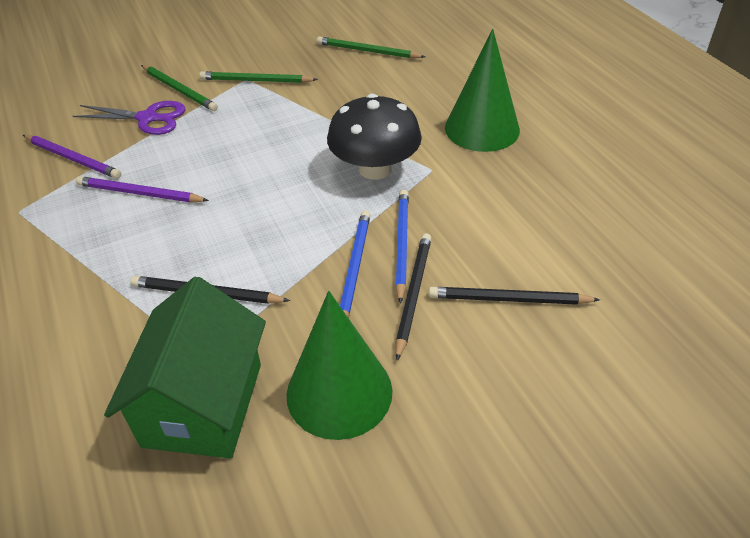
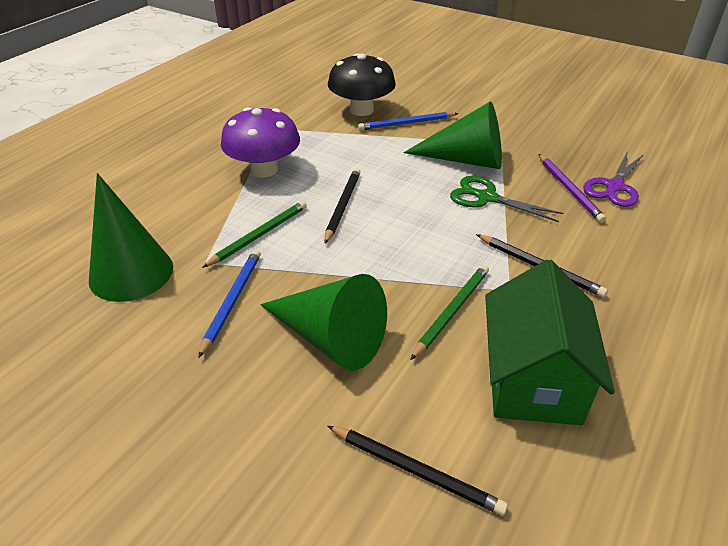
green cone: 2 -> 3
green pencil: 3 -> 2
green scissors: 0 -> 1
purple mushroom: 0 -> 1
purple pencil: 2 -> 1

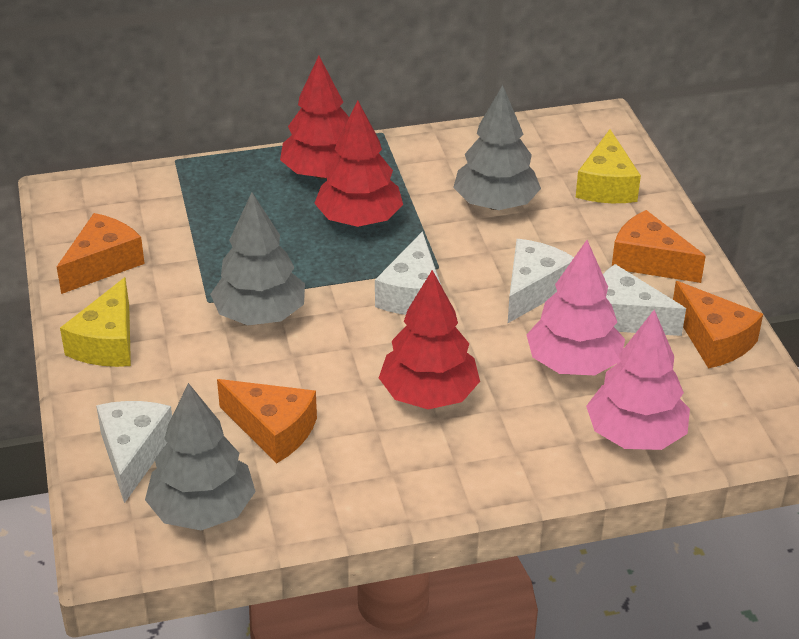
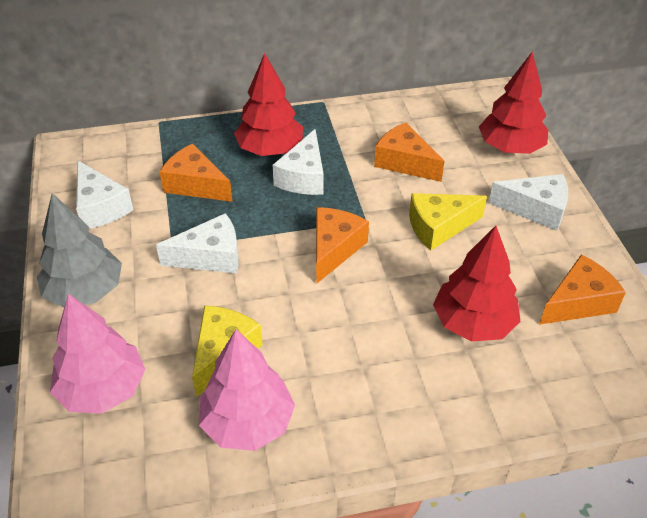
grey tree: 3 -> 1

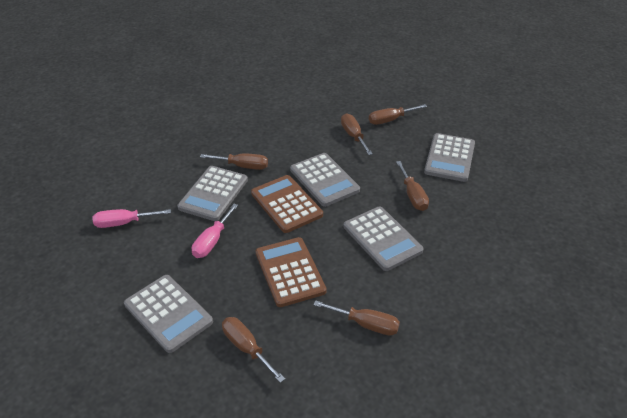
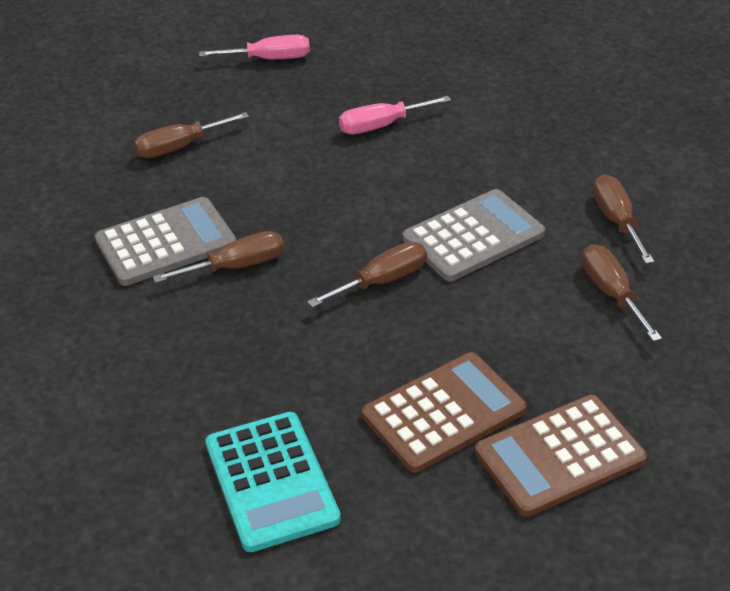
brown screwdriver: 6 -> 5
grey calculator: 5 -> 2
turquoise calculator: 0 -> 1

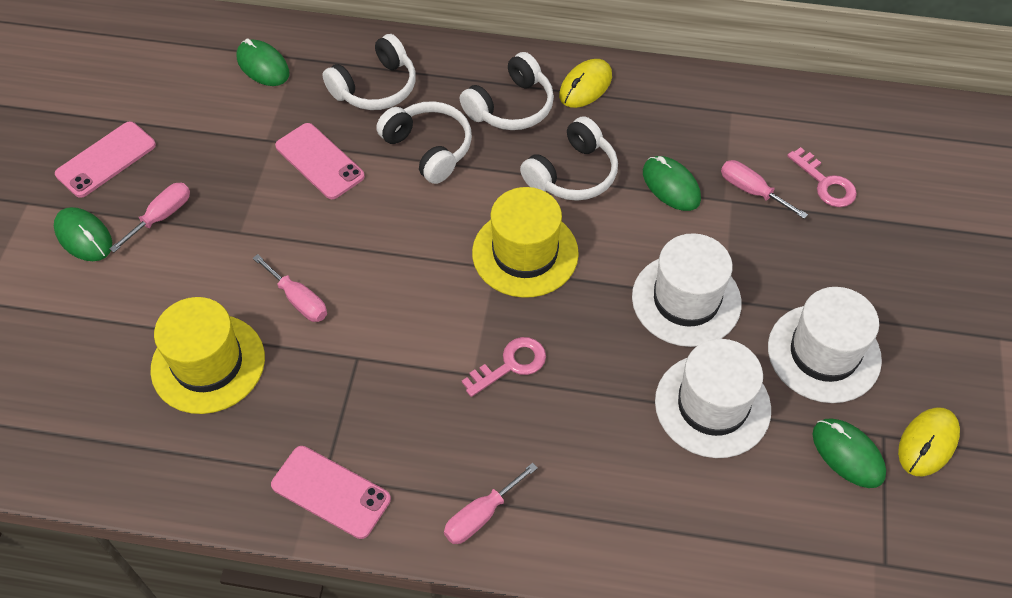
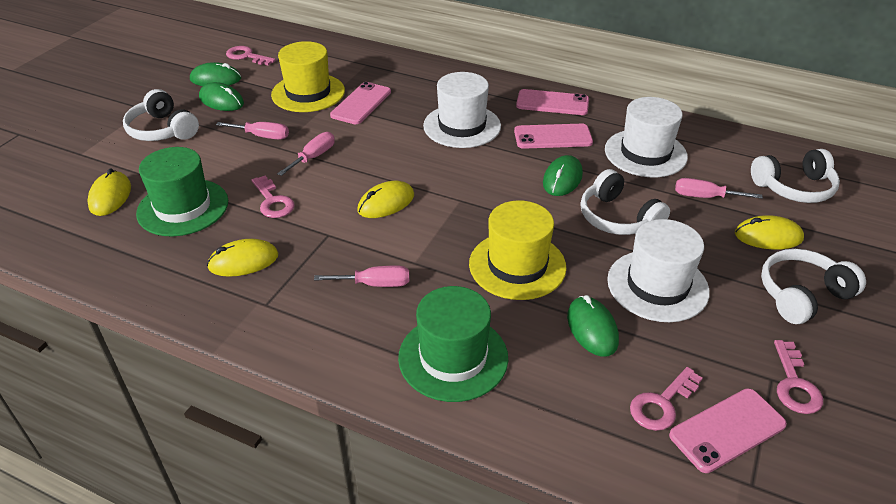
green hat: 0 -> 2
pink key: 2 -> 4
pink phone: 3 -> 4
yellow mouse: 2 -> 4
* * *
● **EXERCISE OBJECTIVE**: Find the word "green" in the entries above and gather every line that holds it.

● **SOLUTION**:
green cone: 2 -> 3
green pencil: 3 -> 2
green scissors: 0 -> 1
green hat: 0 -> 2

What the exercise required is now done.